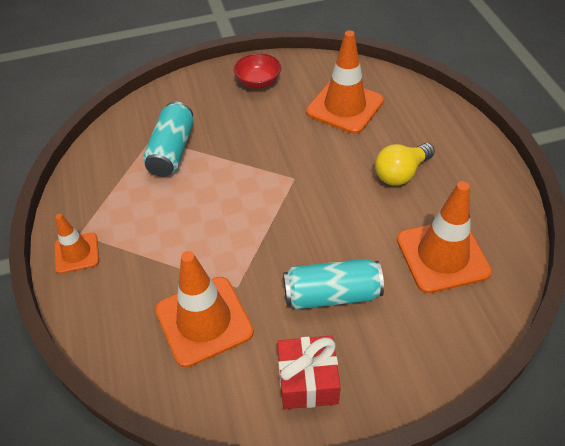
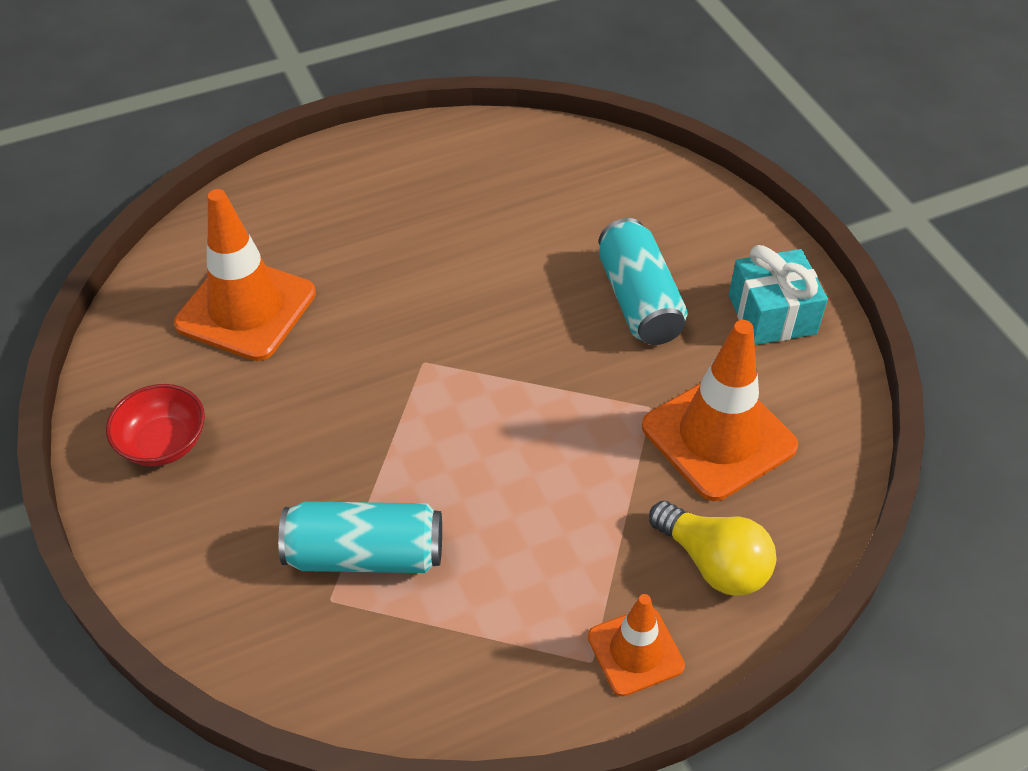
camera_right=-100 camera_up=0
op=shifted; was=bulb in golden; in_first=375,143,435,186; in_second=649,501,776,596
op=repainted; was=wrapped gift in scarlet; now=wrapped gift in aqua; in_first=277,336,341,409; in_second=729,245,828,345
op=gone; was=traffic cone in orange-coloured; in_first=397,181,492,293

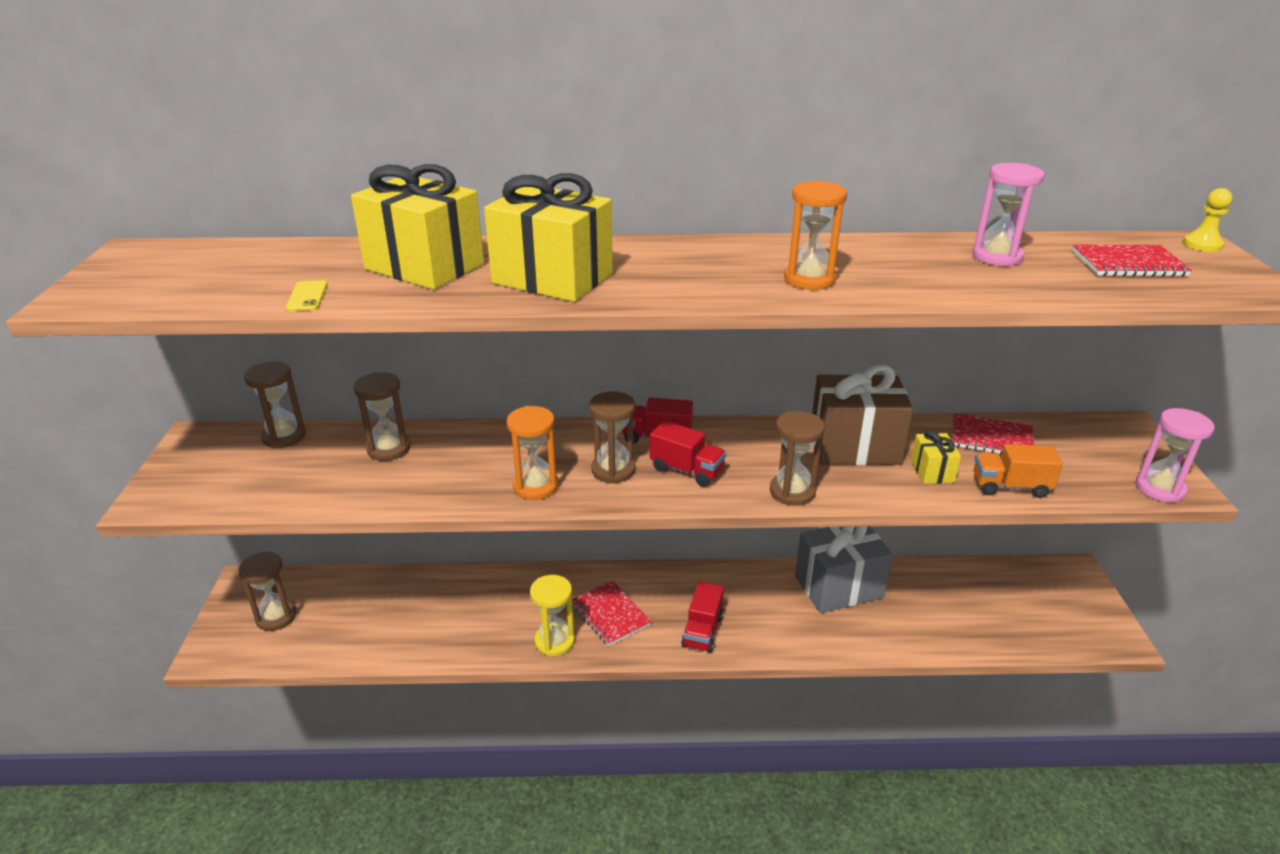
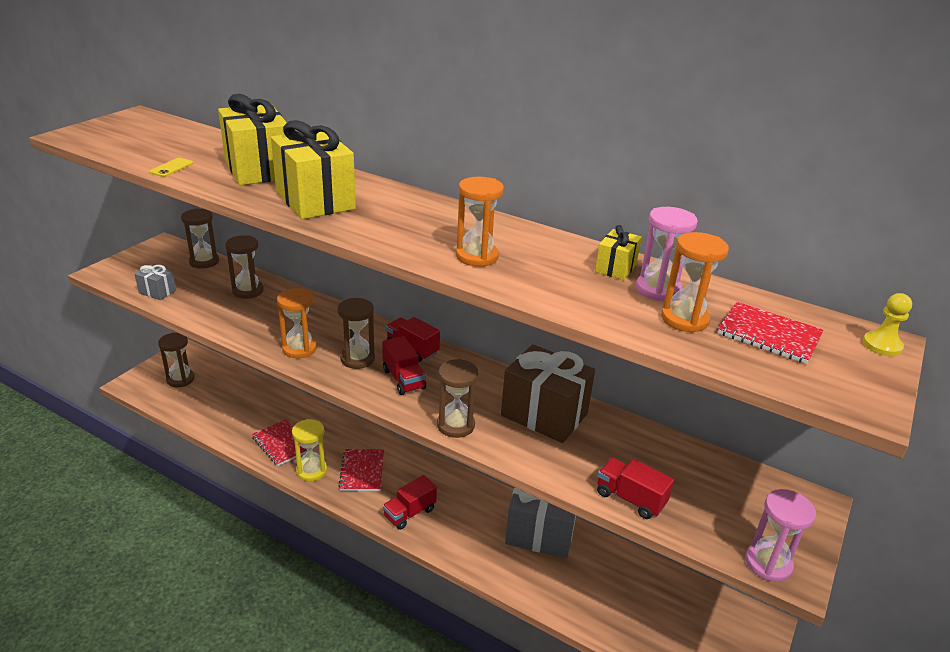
camera_right=30 camera_up=0
op=new; now=wrapped gift in grey; in_second=135,264,176,300
op=shifted; was=exercise book in scarlet; in_first=952,413,1034,454; in_second=252,419,308,466
op=shifted; was=wrapped gift in golden; in_first=911,430,961,484; in_second=595,225,642,280
op=repainted; was=toy truck in orange-coloured; now=toy truck in scarlet; in_first=974,444,1063,498; in_second=597,458,674,519
op=new; now=hourglass in orange-coloured; in_second=661,232,729,333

## Task details
Output a precise copy of the entries, leaving the images out.

## Answer for the task
camera_right=-100 camera_up=0
op=shifted; was=bulb in golden; in_first=375,143,435,186; in_second=649,501,776,596
op=repainted; was=wrapped gift in scarlet; now=wrapped gift in aqua; in_first=277,336,341,409; in_second=729,245,828,345
op=gone; was=traffic cone in orange-coloured; in_first=397,181,492,293

camera_right=30 camera_up=0
op=new; now=wrapped gift in grey; in_second=135,264,176,300
op=shifted; was=exercise book in scarlet; in_first=952,413,1034,454; in_second=252,419,308,466
op=shifted; was=wrapped gift in golden; in_first=911,430,961,484; in_second=595,225,642,280
op=repainted; was=toy truck in orange-coloured; now=toy truck in scarlet; in_first=974,444,1063,498; in_second=597,458,674,519
op=new; now=hourglass in orange-coloured; in_second=661,232,729,333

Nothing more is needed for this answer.